── Materials provided ──
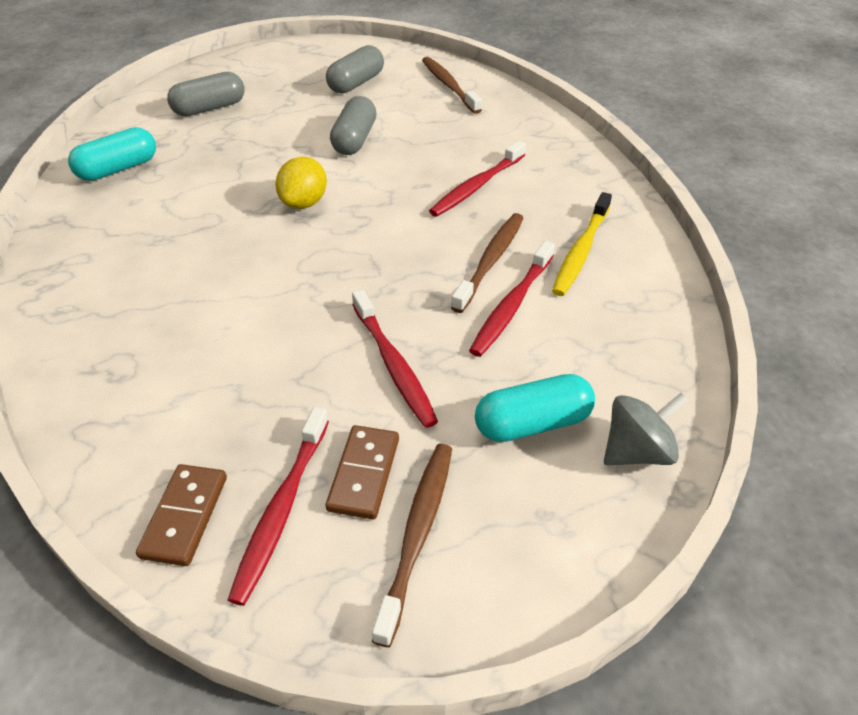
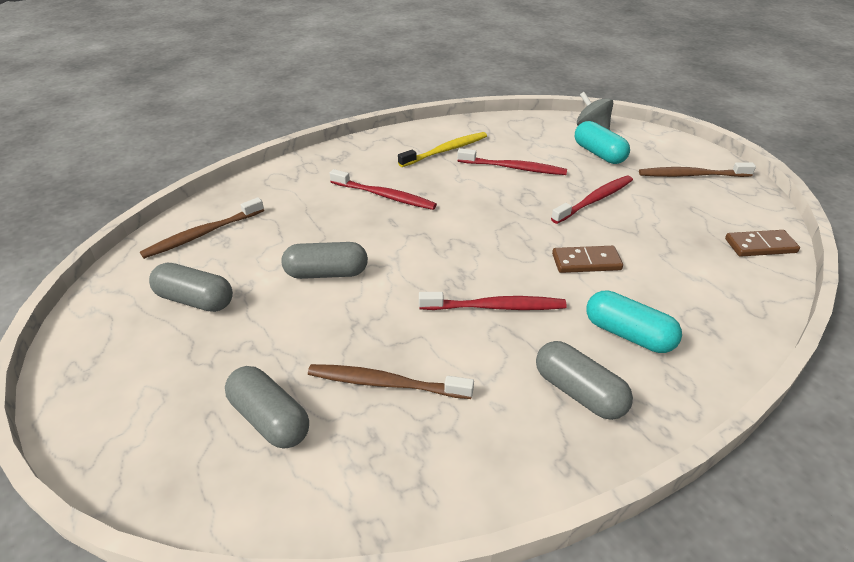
camera: 105 degrees left, 5 degrees down
turquoise capsule [68,127,156,181] -> turquoise capsule moved to [587,290,682,353]
red toothbrush [228,407,329,606] -> red toothbrush moved to [419,292,567,310]
yellow lemon [275,157,327,209] -> none
brown domino [325,425,399,520] -> brown domino moved to [552,246,623,273]
brown toothbrush [451,213,523,313] -> brown toothbrush moved to [308,364,474,399]
yellow toothbrush [552,192,612,296] -> yellow toothbrush turned 45 degrees counterclockwise [398,132,487,167]
none -> grey capsule [536,341,633,420]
───
What the task requires -
Return the listing above word for word. Keep the images out.

Solution for this exercise -
camera: 105 degrees left, 5 degrees down
turquoise capsule [68,127,156,181] -> turquoise capsule moved to [587,290,682,353]
red toothbrush [228,407,329,606] -> red toothbrush moved to [419,292,567,310]
yellow lemon [275,157,327,209] -> none
brown domino [325,425,399,520] -> brown domino moved to [552,246,623,273]
brown toothbrush [451,213,523,313] -> brown toothbrush moved to [308,364,474,399]
yellow toothbrush [552,192,612,296] -> yellow toothbrush turned 45 degrees counterclockwise [398,132,487,167]
none -> grey capsule [536,341,633,420]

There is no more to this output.